What needs to be done
For this exercise, transcribe all of the entries exactly.

Collected data entries
==========
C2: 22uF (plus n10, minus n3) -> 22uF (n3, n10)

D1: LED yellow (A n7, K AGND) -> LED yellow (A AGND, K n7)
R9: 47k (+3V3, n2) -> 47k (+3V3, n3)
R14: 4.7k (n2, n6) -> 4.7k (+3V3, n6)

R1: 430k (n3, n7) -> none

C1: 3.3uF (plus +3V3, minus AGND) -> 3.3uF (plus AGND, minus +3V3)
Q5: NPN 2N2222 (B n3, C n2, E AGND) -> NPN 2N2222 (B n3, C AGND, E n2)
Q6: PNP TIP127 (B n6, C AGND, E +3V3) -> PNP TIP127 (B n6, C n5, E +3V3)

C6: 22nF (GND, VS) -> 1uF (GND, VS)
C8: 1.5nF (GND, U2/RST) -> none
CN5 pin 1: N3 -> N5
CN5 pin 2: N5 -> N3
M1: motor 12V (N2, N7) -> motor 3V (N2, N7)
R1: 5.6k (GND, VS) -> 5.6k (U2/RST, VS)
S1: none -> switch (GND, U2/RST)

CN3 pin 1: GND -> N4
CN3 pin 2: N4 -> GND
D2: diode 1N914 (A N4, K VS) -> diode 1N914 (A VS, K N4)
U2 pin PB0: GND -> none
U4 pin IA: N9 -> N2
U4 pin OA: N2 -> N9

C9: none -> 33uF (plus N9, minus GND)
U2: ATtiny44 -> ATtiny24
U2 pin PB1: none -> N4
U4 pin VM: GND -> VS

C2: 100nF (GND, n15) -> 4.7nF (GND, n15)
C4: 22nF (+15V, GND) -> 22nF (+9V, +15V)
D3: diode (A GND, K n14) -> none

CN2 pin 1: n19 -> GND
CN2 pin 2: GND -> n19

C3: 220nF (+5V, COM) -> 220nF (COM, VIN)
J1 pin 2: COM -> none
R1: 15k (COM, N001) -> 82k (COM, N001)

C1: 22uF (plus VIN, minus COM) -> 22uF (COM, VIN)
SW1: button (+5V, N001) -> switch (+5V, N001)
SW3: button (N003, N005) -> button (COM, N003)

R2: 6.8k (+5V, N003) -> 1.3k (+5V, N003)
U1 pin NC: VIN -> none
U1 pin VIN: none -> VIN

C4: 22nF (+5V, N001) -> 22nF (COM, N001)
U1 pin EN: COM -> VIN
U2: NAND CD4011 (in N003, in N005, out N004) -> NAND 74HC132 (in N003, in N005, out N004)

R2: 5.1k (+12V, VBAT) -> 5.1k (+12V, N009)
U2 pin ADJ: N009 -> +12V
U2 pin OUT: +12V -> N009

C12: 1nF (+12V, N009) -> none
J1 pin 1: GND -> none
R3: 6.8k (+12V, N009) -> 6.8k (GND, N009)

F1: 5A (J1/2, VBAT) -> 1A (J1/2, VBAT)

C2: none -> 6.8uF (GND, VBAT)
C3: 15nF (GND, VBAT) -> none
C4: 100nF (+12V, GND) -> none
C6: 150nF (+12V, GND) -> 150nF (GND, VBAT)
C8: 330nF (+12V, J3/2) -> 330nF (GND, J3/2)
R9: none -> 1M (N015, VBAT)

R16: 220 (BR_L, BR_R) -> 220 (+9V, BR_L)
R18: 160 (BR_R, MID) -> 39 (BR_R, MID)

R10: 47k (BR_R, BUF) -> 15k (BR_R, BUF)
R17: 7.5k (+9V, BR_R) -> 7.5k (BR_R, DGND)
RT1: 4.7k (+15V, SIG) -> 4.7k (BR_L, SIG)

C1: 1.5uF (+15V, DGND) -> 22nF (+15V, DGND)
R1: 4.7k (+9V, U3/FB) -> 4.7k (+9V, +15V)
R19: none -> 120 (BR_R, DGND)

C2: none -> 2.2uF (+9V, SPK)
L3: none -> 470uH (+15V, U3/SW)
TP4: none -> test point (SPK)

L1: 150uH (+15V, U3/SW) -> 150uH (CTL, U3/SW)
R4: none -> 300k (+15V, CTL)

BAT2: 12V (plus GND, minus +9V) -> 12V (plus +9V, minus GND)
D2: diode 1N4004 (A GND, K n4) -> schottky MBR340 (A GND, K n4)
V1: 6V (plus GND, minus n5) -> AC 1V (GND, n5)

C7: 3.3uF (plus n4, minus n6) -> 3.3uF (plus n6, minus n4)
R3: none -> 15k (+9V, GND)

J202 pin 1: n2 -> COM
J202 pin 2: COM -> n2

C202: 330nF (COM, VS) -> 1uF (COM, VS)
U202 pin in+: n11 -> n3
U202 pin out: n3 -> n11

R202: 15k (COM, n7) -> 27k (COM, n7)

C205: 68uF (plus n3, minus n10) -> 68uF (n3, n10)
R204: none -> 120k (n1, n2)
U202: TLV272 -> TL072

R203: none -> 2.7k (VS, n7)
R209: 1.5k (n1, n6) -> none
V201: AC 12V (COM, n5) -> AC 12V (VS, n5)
==========
Solution
C2: 22uF (plus n10, minus n3) -> 22uF (n3, n10)

D1: LED yellow (A n7, K AGND) -> LED yellow (A AGND, K n7)
R9: 47k (+3V3, n2) -> 47k (+3V3, n3)
R14: 4.7k (n2, n6) -> 4.7k (+3V3, n6)

R1: 430k (n3, n7) -> none

C1: 3.3uF (plus +3V3, minus AGND) -> 3.3uF (plus AGND, minus +3V3)
Q5: NPN 2N2222 (B n3, C n2, E AGND) -> NPN 2N2222 (B n3, C AGND, E n2)
Q6: PNP TIP127 (B n6, C AGND, E +3V3) -> PNP TIP127 (B n6, C n5, E +3V3)

C6: 22nF (GND, VS) -> 1uF (GND, VS)
C8: 1.5nF (GND, U2/RST) -> none
CN5 pin 1: N3 -> N5
CN5 pin 2: N5 -> N3
M1: motor 12V (N2, N7) -> motor 3V (N2, N7)
R1: 5.6k (GND, VS) -> 5.6k (U2/RST, VS)
S1: none -> switch (GND, U2/RST)

CN3 pin 1: GND -> N4
CN3 pin 2: N4 -> GND
D2: diode 1N914 (A N4, K VS) -> diode 1N914 (A VS, K N4)
U2 pin PB0: GND -> none
U4 pin IA: N9 -> N2
U4 pin OA: N2 -> N9

C9: none -> 33uF (plus N9, minus GND)
U2: ATtiny44 -> ATtiny24
U2 pin PB1: none -> N4
U4 pin VM: GND -> VS

C2: 100nF (GND, n15) -> 4.7nF (GND, n15)
C4: 22nF (+15V, GND) -> 22nF (+9V, +15V)
D3: diode (A GND, K n14) -> none

CN2 pin 1: n19 -> GND
CN2 pin 2: GND -> n19

C3: 220nF (+5V, COM) -> 220nF (COM, VIN)
J1 pin 2: COM -> none
R1: 15k (COM, N001) -> 82k (COM, N001)

C1: 22uF (plus VIN, minus COM) -> 22uF (COM, VIN)
SW1: button (+5V, N001) -> switch (+5V, N001)
SW3: button (N003, N005) -> button (COM, N003)

R2: 6.8k (+5V, N003) -> 1.3k (+5V, N003)
U1 pin NC: VIN -> none
U1 pin VIN: none -> VIN

C4: 22nF (+5V, N001) -> 22nF (COM, N001)
U1 pin EN: COM -> VIN
U2: NAND CD4011 (in N003, in N005, out N004) -> NAND 74HC132 (in N003, in N005, out N004)

R2: 5.1k (+12V, VBAT) -> 5.1k (+12V, N009)
U2 pin ADJ: N009 -> +12V
U2 pin OUT: +12V -> N009

C12: 1nF (+12V, N009) -> none
J1 pin 1: GND -> none
R3: 6.8k (+12V, N009) -> 6.8k (GND, N009)

F1: 5A (J1/2, VBAT) -> 1A (J1/2, VBAT)

C2: none -> 6.8uF (GND, VBAT)
C3: 15nF (GND, VBAT) -> none
C4: 100nF (+12V, GND) -> none
C6: 150nF (+12V, GND) -> 150nF (GND, VBAT)
C8: 330nF (+12V, J3/2) -> 330nF (GND, J3/2)
R9: none -> 1M (N015, VBAT)

R16: 220 (BR_L, BR_R) -> 220 (+9V, BR_L)
R18: 160 (BR_R, MID) -> 39 (BR_R, MID)

R10: 47k (BR_R, BUF) -> 15k (BR_R, BUF)
R17: 7.5k (+9V, BR_R) -> 7.5k (BR_R, DGND)
RT1: 4.7k (+15V, SIG) -> 4.7k (BR_L, SIG)

C1: 1.5uF (+15V, DGND) -> 22nF (+15V, DGND)
R1: 4.7k (+9V, U3/FB) -> 4.7k (+9V, +15V)
R19: none -> 120 (BR_R, DGND)

C2: none -> 2.2uF (+9V, SPK)
L3: none -> 470uH (+15V, U3/SW)
TP4: none -> test point (SPK)

L1: 150uH (+15V, U3/SW) -> 150uH (CTL, U3/SW)
R4: none -> 300k (+15V, CTL)

BAT2: 12V (plus GND, minus +9V) -> 12V (plus +9V, minus GND)
D2: diode 1N4004 (A GND, K n4) -> schottky MBR340 (A GND, K n4)
V1: 6V (plus GND, minus n5) -> AC 1V (GND, n5)

C7: 3.3uF (plus n4, minus n6) -> 3.3uF (plus n6, minus n4)
R3: none -> 15k (+9V, GND)

J202 pin 1: n2 -> COM
J202 pin 2: COM -> n2

C202: 330nF (COM, VS) -> 1uF (COM, VS)
U202 pin in+: n11 -> n3
U202 pin out: n3 -> n11

R202: 15k (COM, n7) -> 27k (COM, n7)

C205: 68uF (plus n3, minus n10) -> 68uF (n3, n10)
R204: none -> 120k (n1, n2)
U202: TLV272 -> TL072

R203: none -> 2.7k (VS, n7)
R209: 1.5k (n1, n6) -> none
V201: AC 12V (COM, n5) -> AC 12V (VS, n5)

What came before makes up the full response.